**TO DO:**
All of the data below is to be written out again exactly.

**Spatial object tracking data:**

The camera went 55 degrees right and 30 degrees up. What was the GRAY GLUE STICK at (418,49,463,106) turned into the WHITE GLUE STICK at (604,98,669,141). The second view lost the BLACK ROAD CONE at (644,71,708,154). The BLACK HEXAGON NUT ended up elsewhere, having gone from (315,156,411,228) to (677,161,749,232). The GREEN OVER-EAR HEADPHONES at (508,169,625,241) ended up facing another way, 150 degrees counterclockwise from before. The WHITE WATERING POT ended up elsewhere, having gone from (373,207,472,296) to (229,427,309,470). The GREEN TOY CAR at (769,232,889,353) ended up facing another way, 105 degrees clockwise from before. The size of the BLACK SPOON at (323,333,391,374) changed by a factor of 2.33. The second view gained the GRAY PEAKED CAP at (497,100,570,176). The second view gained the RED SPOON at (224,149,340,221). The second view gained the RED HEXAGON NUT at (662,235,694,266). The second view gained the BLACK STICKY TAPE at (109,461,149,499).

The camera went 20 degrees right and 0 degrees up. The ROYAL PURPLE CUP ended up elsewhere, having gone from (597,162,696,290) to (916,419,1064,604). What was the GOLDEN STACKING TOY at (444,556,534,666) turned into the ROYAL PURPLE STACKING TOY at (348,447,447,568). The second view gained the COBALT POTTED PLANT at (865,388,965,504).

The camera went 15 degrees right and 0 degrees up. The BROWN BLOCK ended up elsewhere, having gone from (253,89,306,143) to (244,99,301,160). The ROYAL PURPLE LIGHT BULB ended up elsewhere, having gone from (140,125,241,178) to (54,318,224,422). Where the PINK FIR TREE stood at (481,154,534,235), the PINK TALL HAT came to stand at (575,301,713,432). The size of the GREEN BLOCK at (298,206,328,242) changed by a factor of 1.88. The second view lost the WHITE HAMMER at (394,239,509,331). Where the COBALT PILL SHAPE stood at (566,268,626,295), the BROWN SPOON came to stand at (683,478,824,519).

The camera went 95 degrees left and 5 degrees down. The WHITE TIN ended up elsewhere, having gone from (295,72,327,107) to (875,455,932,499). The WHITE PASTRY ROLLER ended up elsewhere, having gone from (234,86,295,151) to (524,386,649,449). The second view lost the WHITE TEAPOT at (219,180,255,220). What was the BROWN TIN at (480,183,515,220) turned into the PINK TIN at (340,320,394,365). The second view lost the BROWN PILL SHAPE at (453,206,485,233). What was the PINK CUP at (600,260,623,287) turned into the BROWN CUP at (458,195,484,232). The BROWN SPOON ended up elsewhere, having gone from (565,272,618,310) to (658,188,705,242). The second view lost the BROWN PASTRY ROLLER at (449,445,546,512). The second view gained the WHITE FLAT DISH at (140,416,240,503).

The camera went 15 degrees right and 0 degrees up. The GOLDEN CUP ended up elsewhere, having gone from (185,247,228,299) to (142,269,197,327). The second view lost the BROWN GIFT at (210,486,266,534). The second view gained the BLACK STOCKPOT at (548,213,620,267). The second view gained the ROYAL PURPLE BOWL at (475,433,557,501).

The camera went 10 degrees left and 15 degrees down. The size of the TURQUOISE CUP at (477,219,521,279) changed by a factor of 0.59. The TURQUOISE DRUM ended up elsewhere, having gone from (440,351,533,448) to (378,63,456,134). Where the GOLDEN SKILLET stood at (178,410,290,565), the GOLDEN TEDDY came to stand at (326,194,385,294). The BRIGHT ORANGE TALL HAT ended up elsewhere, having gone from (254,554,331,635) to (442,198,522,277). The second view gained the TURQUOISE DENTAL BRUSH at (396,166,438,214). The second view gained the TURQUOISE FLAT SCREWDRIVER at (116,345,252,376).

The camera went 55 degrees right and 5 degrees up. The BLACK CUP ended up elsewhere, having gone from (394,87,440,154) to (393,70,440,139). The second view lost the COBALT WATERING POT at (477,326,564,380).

**SOLUTION TO THIS PROBLEM:**
The camera went 55 degrees right and 30 degrees up. What was the GRAY GLUE STICK at (418,49,463,106) turned into the WHITE GLUE STICK at (604,98,669,141). The second view lost the BLACK ROAD CONE at (644,71,708,154). The BLACK HEXAGON NUT ended up elsewhere, having gone from (315,156,411,228) to (677,161,749,232). The GREEN OVER-EAR HEADPHONES at (508,169,625,241) ended up facing another way, 150 degrees counterclockwise from before. The WHITE WATERING POT ended up elsewhere, having gone from (373,207,472,296) to (229,427,309,470). The GREEN TOY CAR at (769,232,889,353) ended up facing another way, 105 degrees clockwise from before. The size of the BLACK SPOON at (323,333,391,374) changed by a factor of 2.33. The second view gained the GRAY PEAKED CAP at (497,100,570,176). The second view gained the RED SPOON at (224,149,340,221). The second view gained the RED HEXAGON NUT at (662,235,694,266). The second view gained the BLACK STICKY TAPE at (109,461,149,499).

The camera went 20 degrees right and 0 degrees up. The ROYAL PURPLE CUP ended up elsewhere, having gone from (597,162,696,290) to (916,419,1064,604). What was the GOLDEN STACKING TOY at (444,556,534,666) turned into the ROYAL PURPLE STACKING TOY at (348,447,447,568). The second view gained the COBALT POTTED PLANT at (865,388,965,504).

The camera went 15 degrees right and 0 degrees up. The BROWN BLOCK ended up elsewhere, having gone from (253,89,306,143) to (244,99,301,160). The ROYAL PURPLE LIGHT BULB ended up elsewhere, having gone from (140,125,241,178) to (54,318,224,422). Where the PINK FIR TREE stood at (481,154,534,235), the PINK TALL HAT came to stand at (575,301,713,432). The size of the GREEN BLOCK at (298,206,328,242) changed by a factor of 1.88. The second view lost the WHITE HAMMER at (394,239,509,331). Where the COBALT PILL SHAPE stood at (566,268,626,295), the BROWN SPOON came to stand at (683,478,824,519).

The camera went 95 degrees left and 5 degrees down. The WHITE TIN ended up elsewhere, having gone from (295,72,327,107) to (875,455,932,499). The WHITE PASTRY ROLLER ended up elsewhere, having gone from (234,86,295,151) to (524,386,649,449). The second view lost the WHITE TEAPOT at (219,180,255,220). What was the BROWN TIN at (480,183,515,220) turned into the PINK TIN at (340,320,394,365). The second view lost the BROWN PILL SHAPE at (453,206,485,233). What was the PINK CUP at (600,260,623,287) turned into the BROWN CUP at (458,195,484,232). The BROWN SPOON ended up elsewhere, having gone from (565,272,618,310) to (658,188,705,242). The second view lost the BROWN PASTRY ROLLER at (449,445,546,512). The second view gained the WHITE FLAT DISH at (140,416,240,503).

The camera went 15 degrees right and 0 degrees up. The GOLDEN CUP ended up elsewhere, having gone from (185,247,228,299) to (142,269,197,327). The second view lost the BROWN GIFT at (210,486,266,534). The second view gained the BLACK STOCKPOT at (548,213,620,267). The second view gained the ROYAL PURPLE BOWL at (475,433,557,501).

The camera went 10 degrees left and 15 degrees down. The size of the TURQUOISE CUP at (477,219,521,279) changed by a factor of 0.59. The TURQUOISE DRUM ended up elsewhere, having gone from (440,351,533,448) to (378,63,456,134). Where the GOLDEN SKILLET stood at (178,410,290,565), the GOLDEN TEDDY came to stand at (326,194,385,294). The BRIGHT ORANGE TALL HAT ended up elsewhere, having gone from (254,554,331,635) to (442,198,522,277). The second view gained the TURQUOISE DENTAL BRUSH at (396,166,438,214). The second view gained the TURQUOISE FLAT SCREWDRIVER at (116,345,252,376).

The camera went 55 degrees right and 5 degrees up. The BLACK CUP ended up elsewhere, having gone from (394,87,440,154) to (393,70,440,139). The second view lost the COBALT WATERING POT at (477,326,564,380).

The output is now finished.